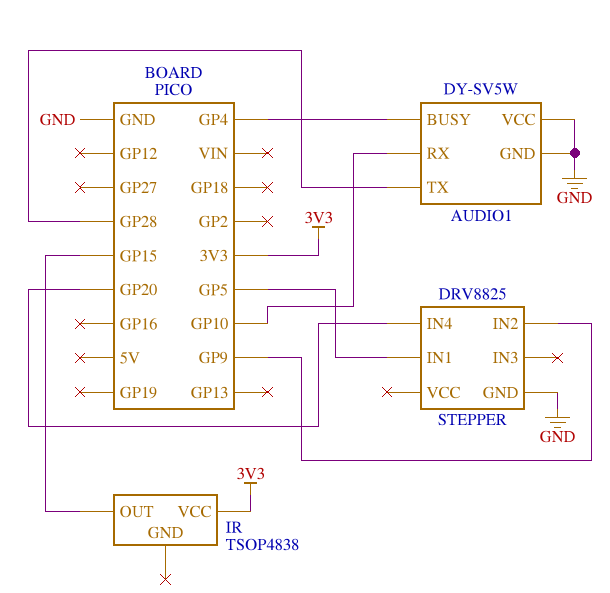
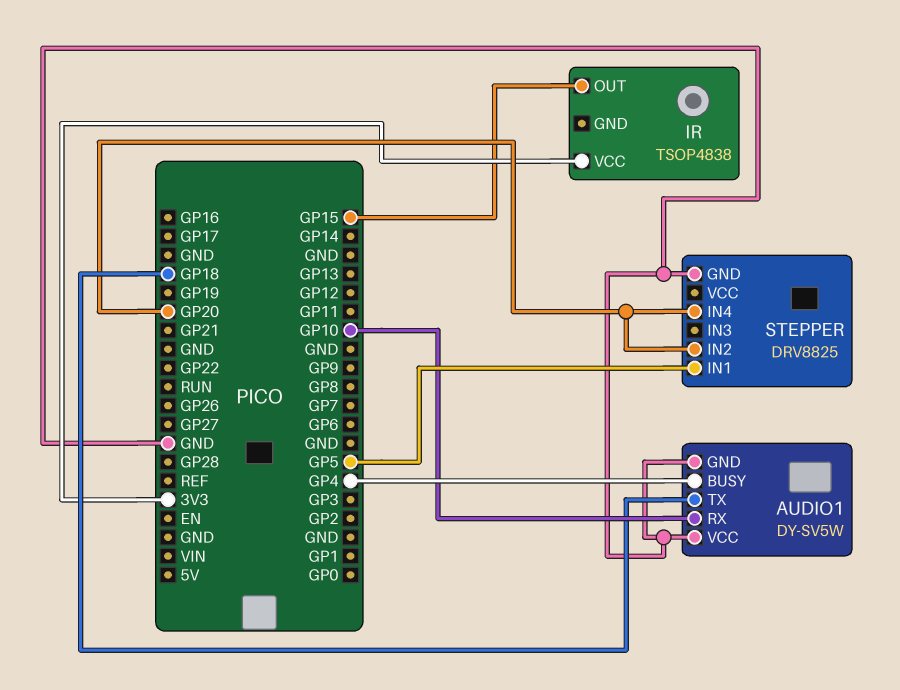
AUDIO1 pin TX: GP28 -> GP18
STEPPER pin IN2: GP9 -> GP20

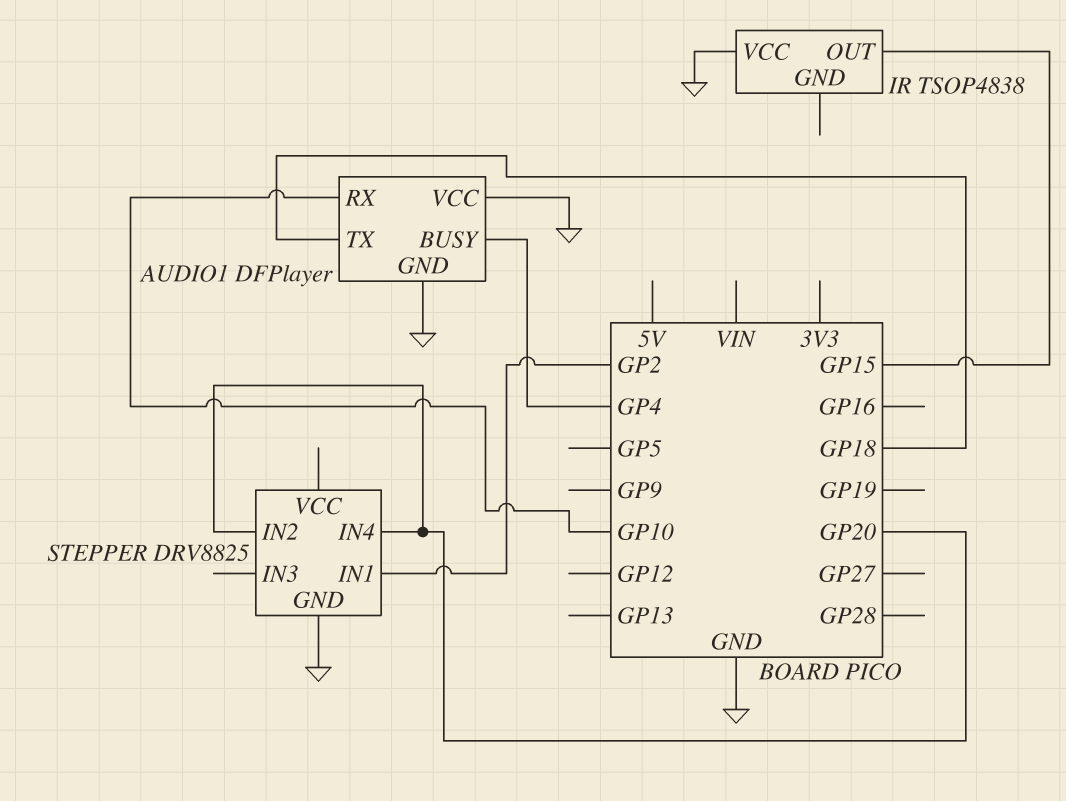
AUDIO1: DY-SV5W -> DFPlayer
IR pin VCC: 3V3 -> GND
STEPPER pin IN1: GP5 -> GP2

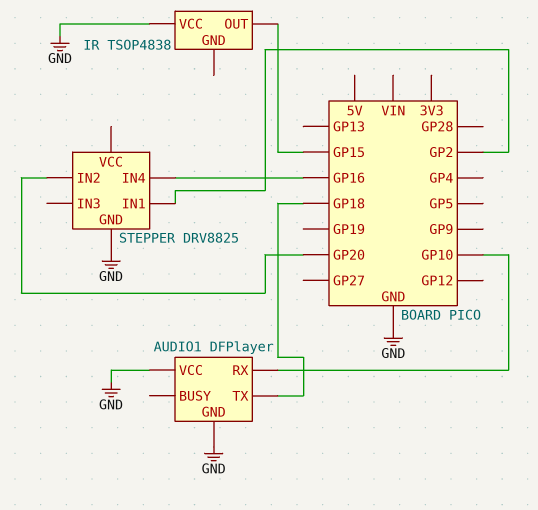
AUDIO1 pin BUSY: GP4 -> none
STEPPER pin IN4: GP20 -> GP16

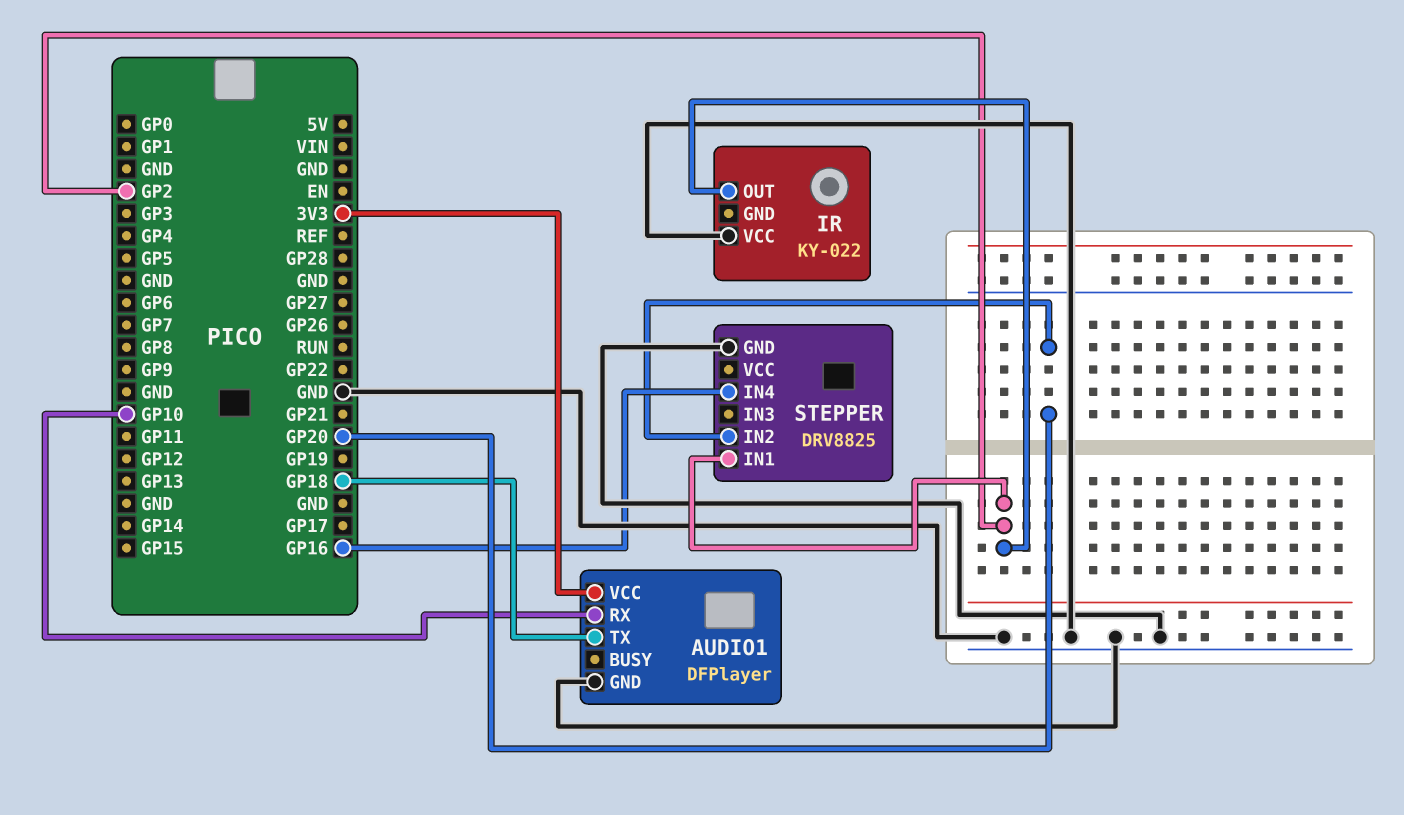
AUDIO1 pin VCC: GND -> 3V3
IR: TSOP4838 -> KY-022
IR pin OUT: GP15 -> GP2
..............................
__Problem to solve__
Looking at the records above, tally the lines holding "STEPPER" and reply with that number only.

__Exercise output__
3